MATERIAL SHOWN >>
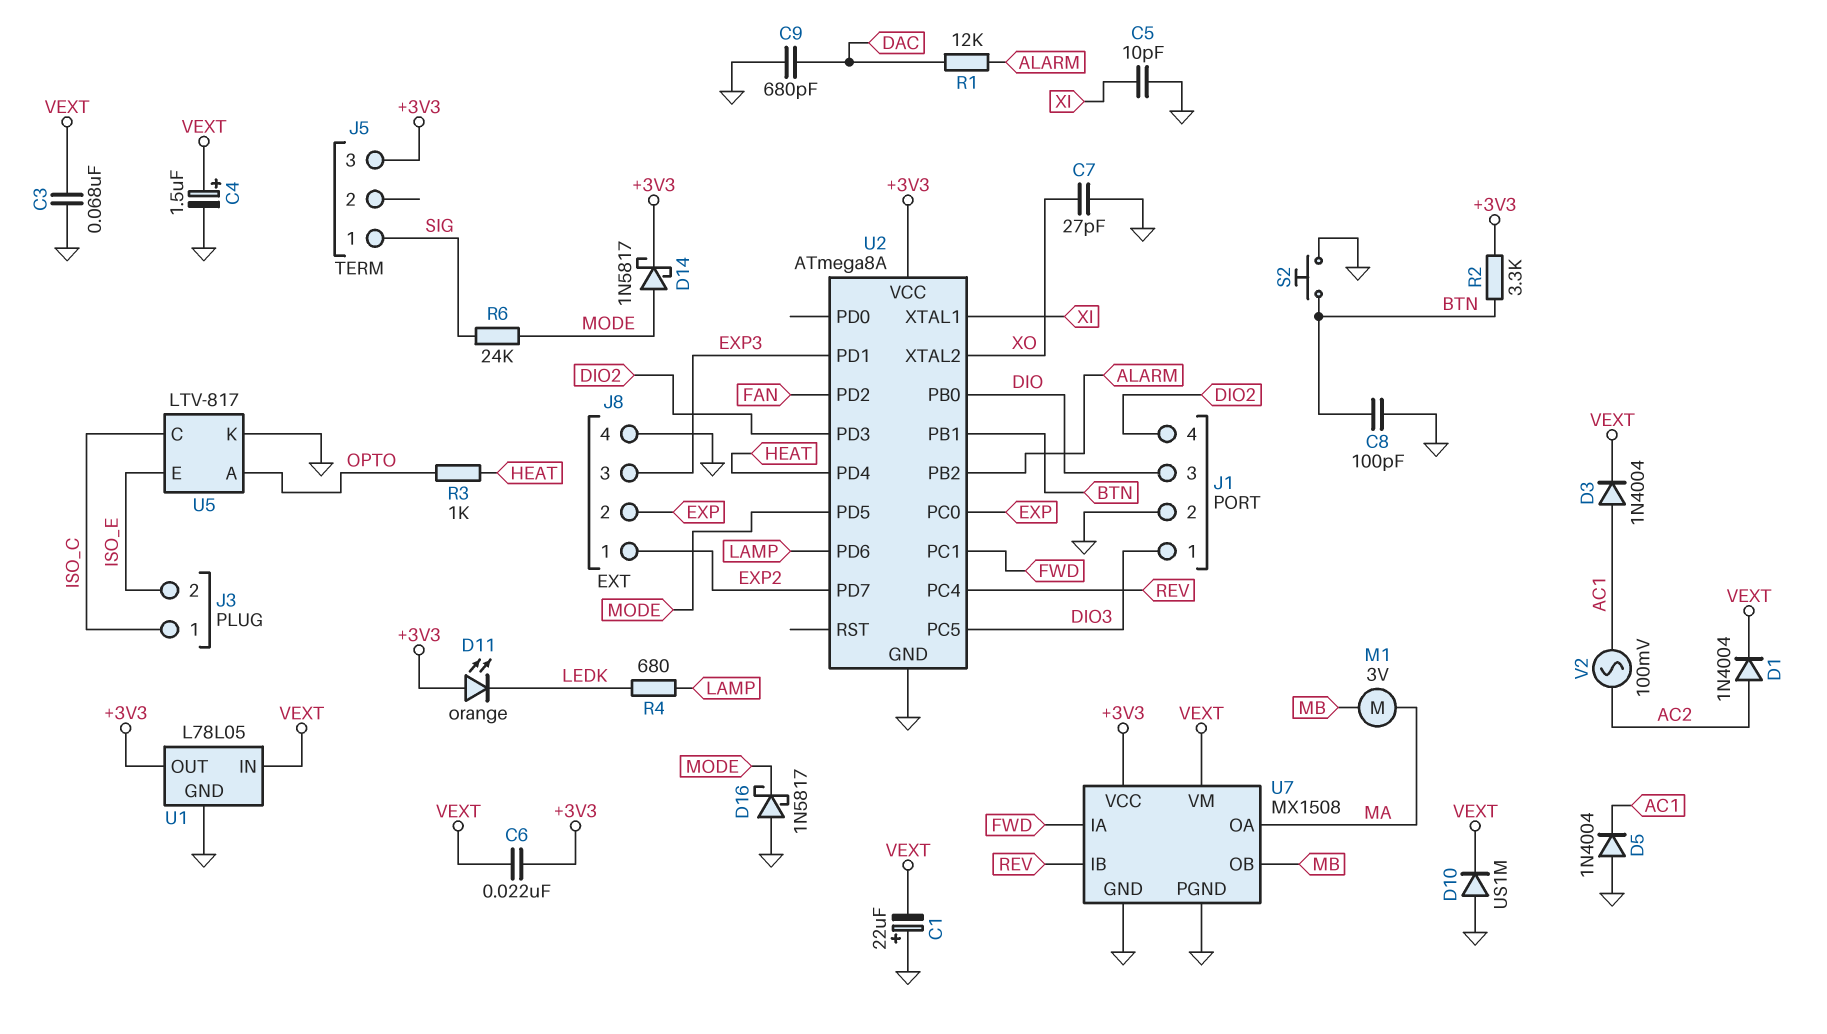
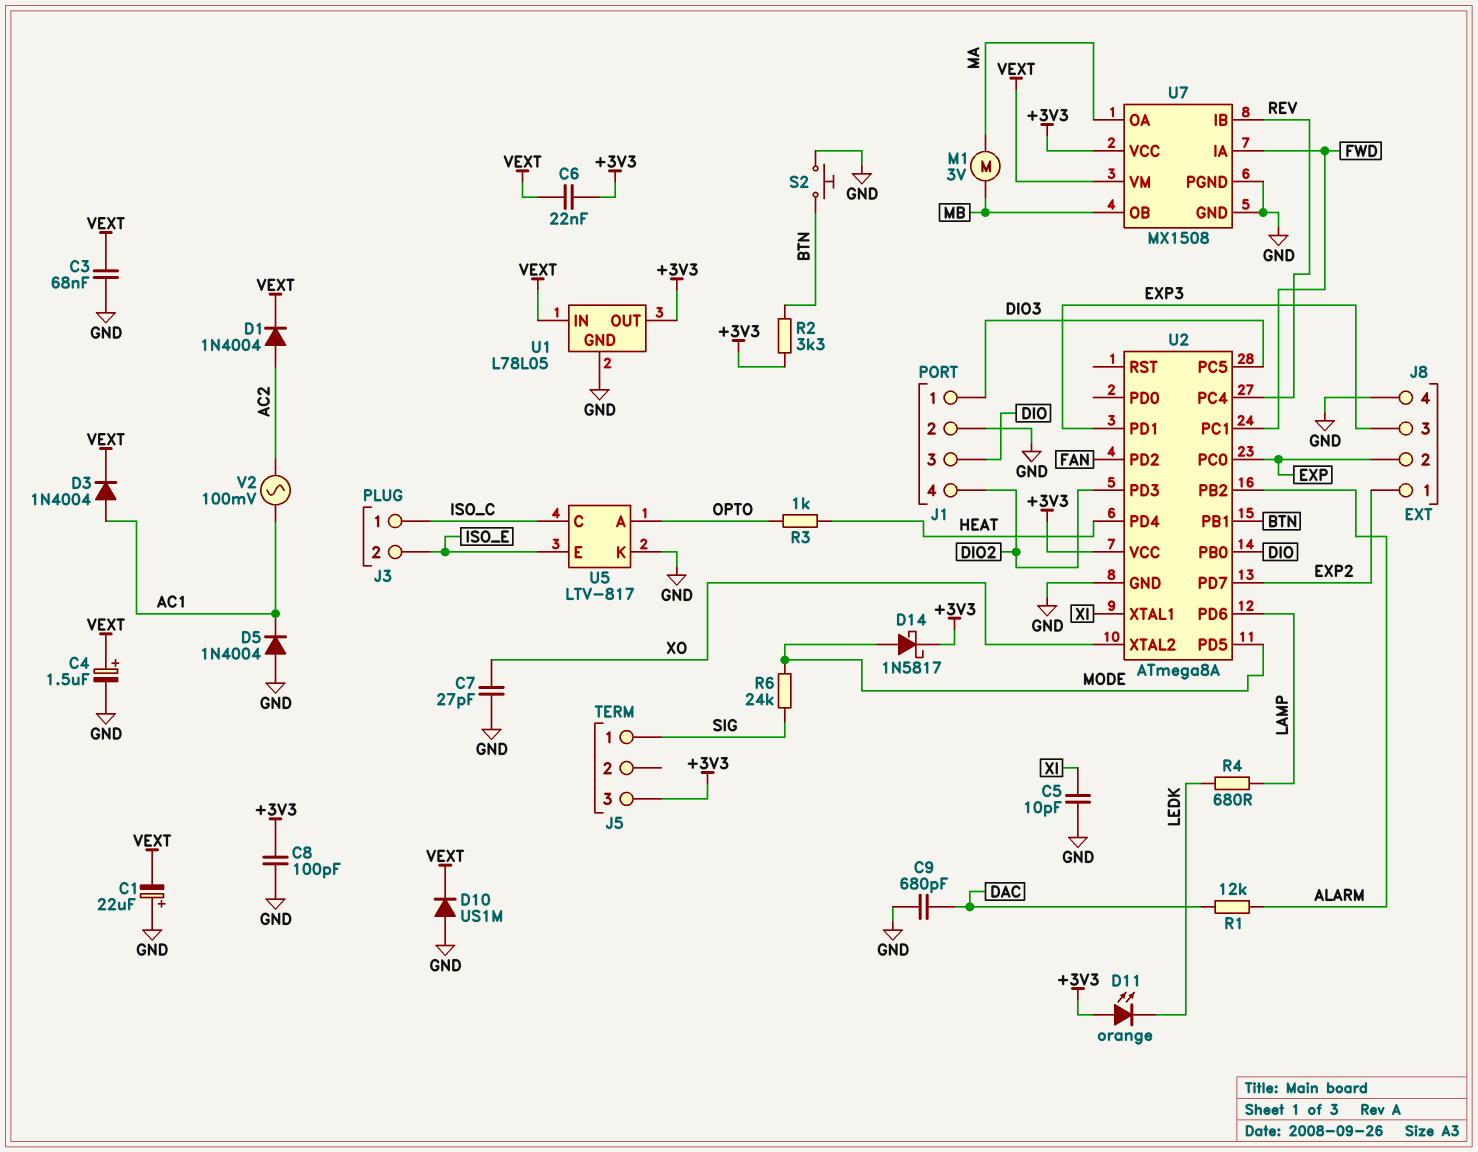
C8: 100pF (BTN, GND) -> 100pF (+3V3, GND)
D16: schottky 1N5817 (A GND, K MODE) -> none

==

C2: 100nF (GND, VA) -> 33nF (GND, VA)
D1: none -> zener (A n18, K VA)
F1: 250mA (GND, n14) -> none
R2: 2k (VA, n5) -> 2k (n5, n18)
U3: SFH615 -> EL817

TASK OBJECTIVE >>
Pull out all lines from the entries above in which the word "none" appears.

ANSWER SECTION >>
D16: schottky 1N5817 (A GND, K MODE) -> none
D1: none -> zener (A n18, K VA)
F1: 250mA (GND, n14) -> none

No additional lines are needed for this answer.